[Before-and-after object lists]
···

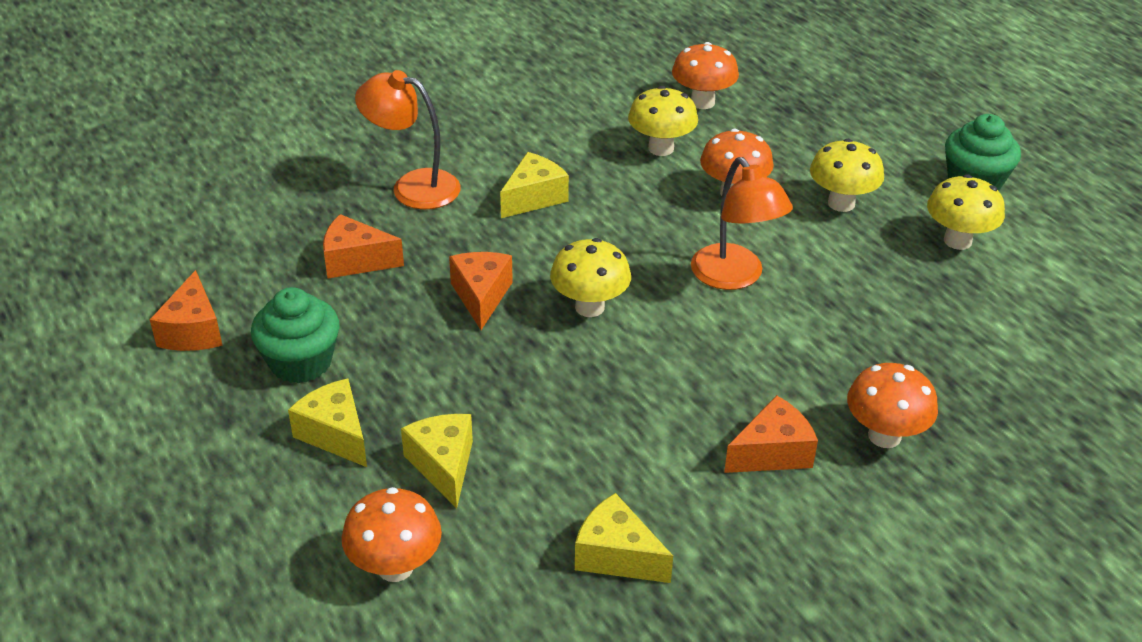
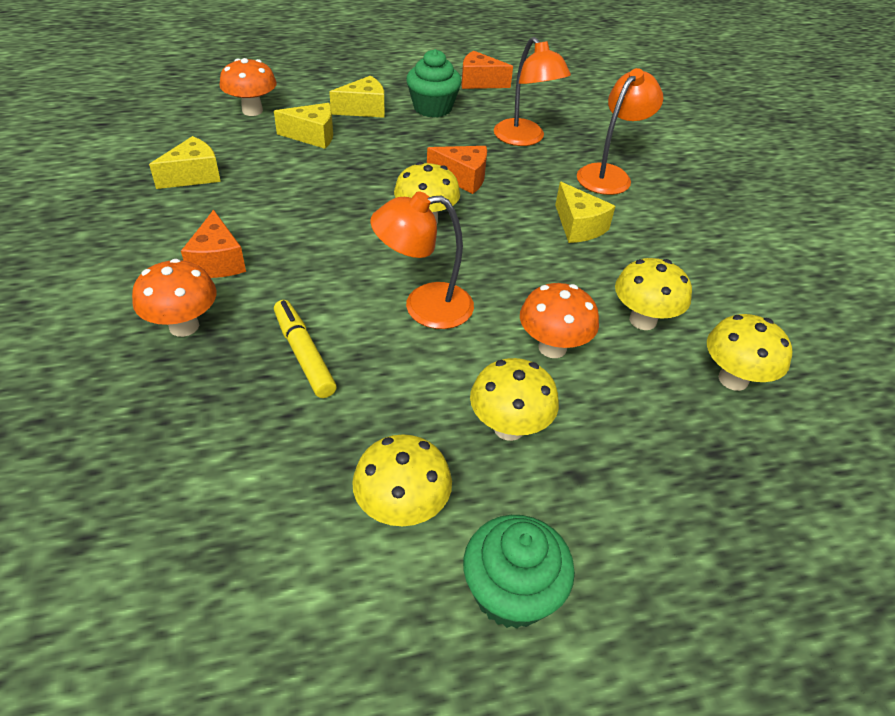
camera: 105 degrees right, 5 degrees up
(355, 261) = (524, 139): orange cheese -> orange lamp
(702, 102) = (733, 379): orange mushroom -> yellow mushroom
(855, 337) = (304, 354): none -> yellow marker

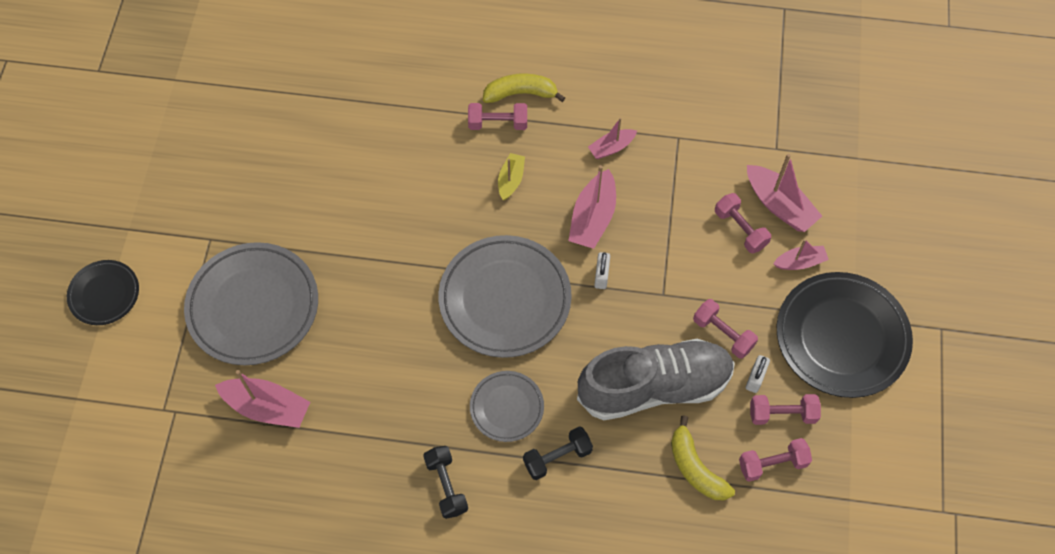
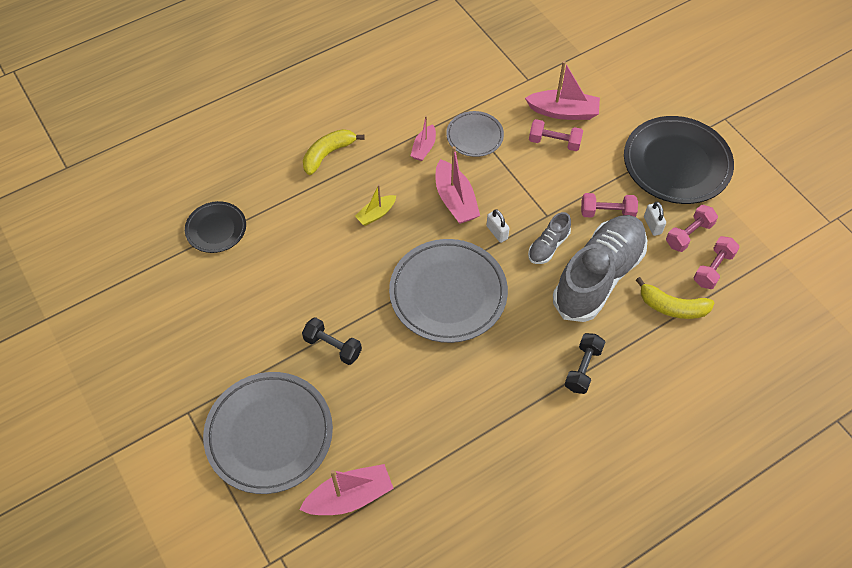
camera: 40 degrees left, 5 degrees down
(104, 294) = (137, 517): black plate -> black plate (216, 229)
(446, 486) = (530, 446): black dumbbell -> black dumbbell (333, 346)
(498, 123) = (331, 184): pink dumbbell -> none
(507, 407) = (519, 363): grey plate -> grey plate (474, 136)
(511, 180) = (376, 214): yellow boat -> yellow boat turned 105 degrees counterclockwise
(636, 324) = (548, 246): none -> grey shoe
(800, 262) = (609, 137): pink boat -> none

···

Could you reproduce the records above exactly, leaving out every picture?

TASK OUTPUT:
camera: 105 degrees right, 5 degrees up
(355, 261) = (524, 139): orange cheese -> orange lamp
(702, 102) = (733, 379): orange mushroom -> yellow mushroom
(855, 337) = (304, 354): none -> yellow marker

camera: 40 degrees left, 5 degrees down
(104, 294) = (137, 517): black plate -> black plate (216, 229)
(446, 486) = (530, 446): black dumbbell -> black dumbbell (333, 346)
(498, 123) = (331, 184): pink dumbbell -> none
(507, 407) = (519, 363): grey plate -> grey plate (474, 136)
(511, 180) = (376, 214): yellow boat -> yellow boat turned 105 degrees counterclockwise
(636, 324) = (548, 246): none -> grey shoe
(800, 262) = (609, 137): pink boat -> none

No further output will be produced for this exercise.